*Exercise objective*.
Each line of the records that follow must come back exactly, with pictures skipped.
<<<<
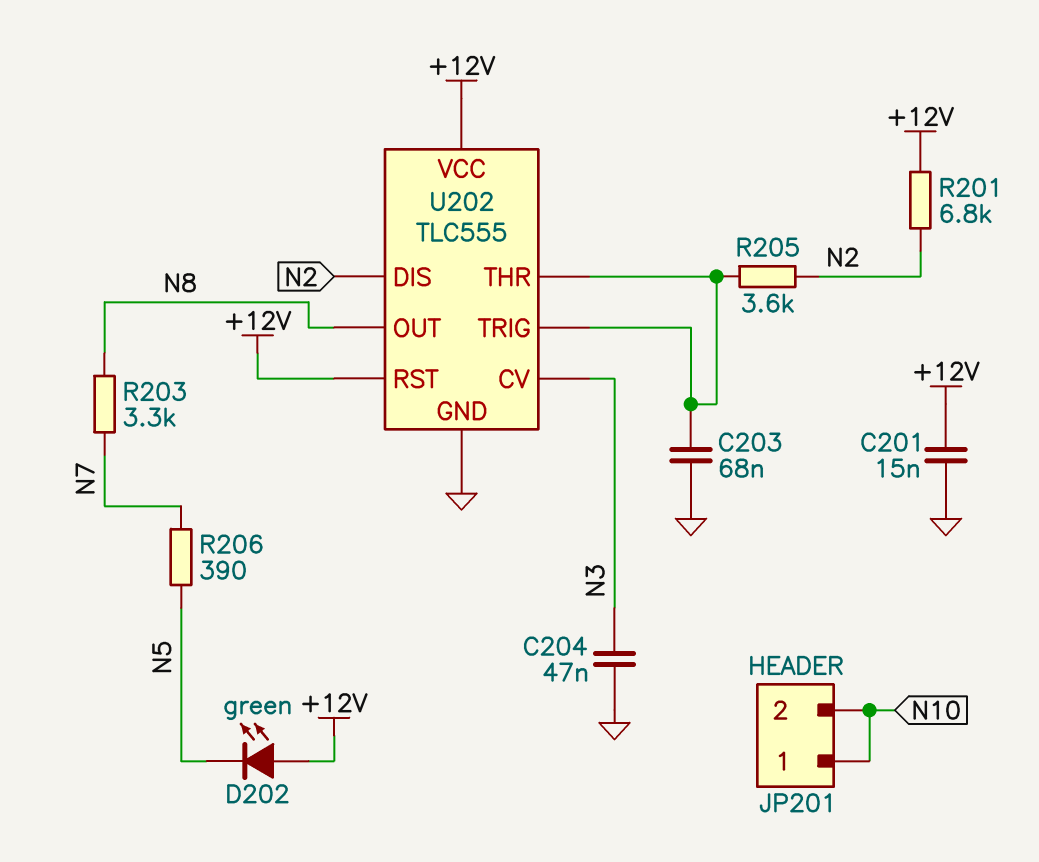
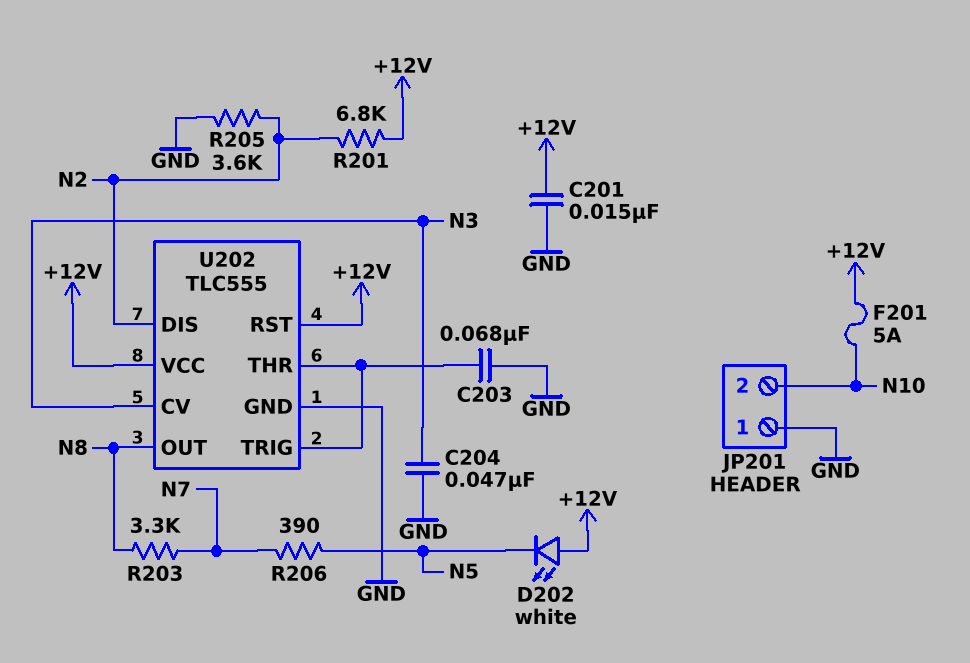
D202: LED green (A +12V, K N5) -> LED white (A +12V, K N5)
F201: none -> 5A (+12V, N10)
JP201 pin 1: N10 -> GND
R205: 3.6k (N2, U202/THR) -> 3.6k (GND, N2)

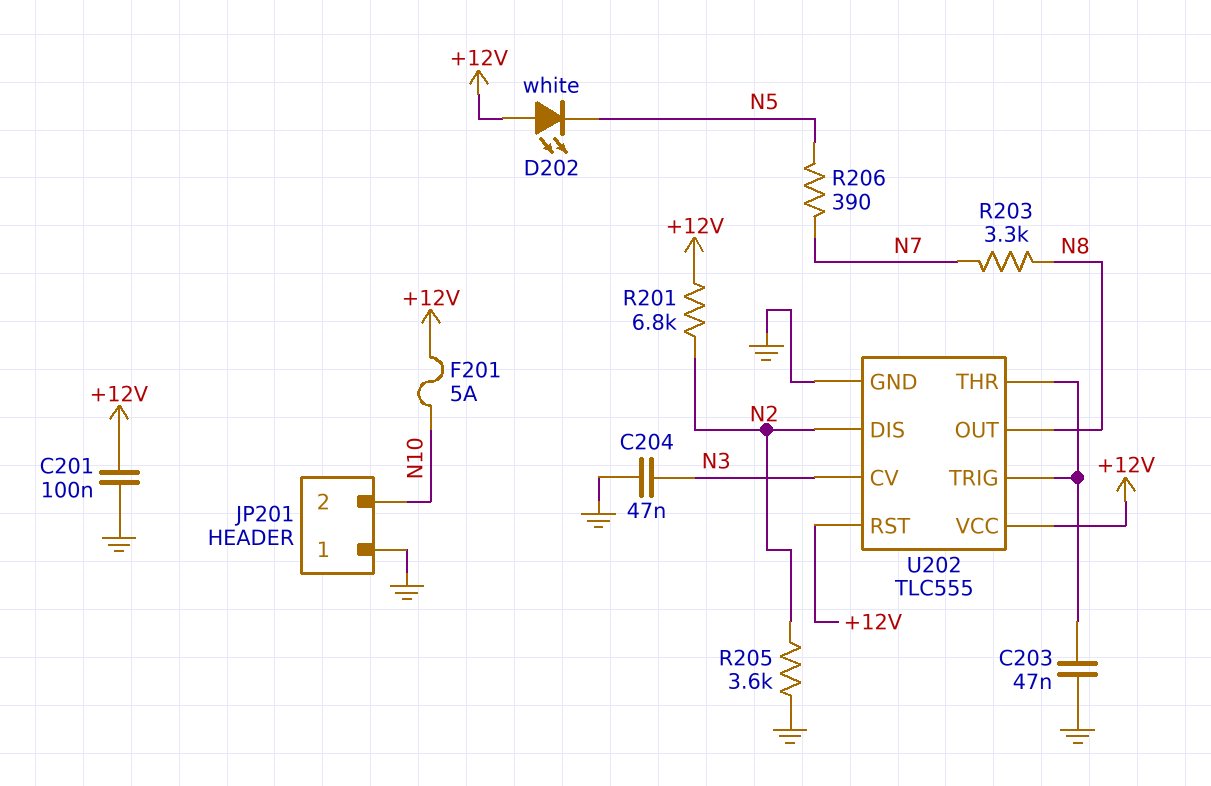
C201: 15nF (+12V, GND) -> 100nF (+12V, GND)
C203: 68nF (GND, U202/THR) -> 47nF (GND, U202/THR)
>>>>
*Answer to the problem*.
D202: LED green (A +12V, K N5) -> LED white (A +12V, K N5)
F201: none -> 5A (+12V, N10)
JP201 pin 1: N10 -> GND
R205: 3.6k (N2, U202/THR) -> 3.6k (GND, N2)

C201: 15nF (+12V, GND) -> 100nF (+12V, GND)
C203: 68nF (GND, U202/THR) -> 47nF (GND, U202/THR)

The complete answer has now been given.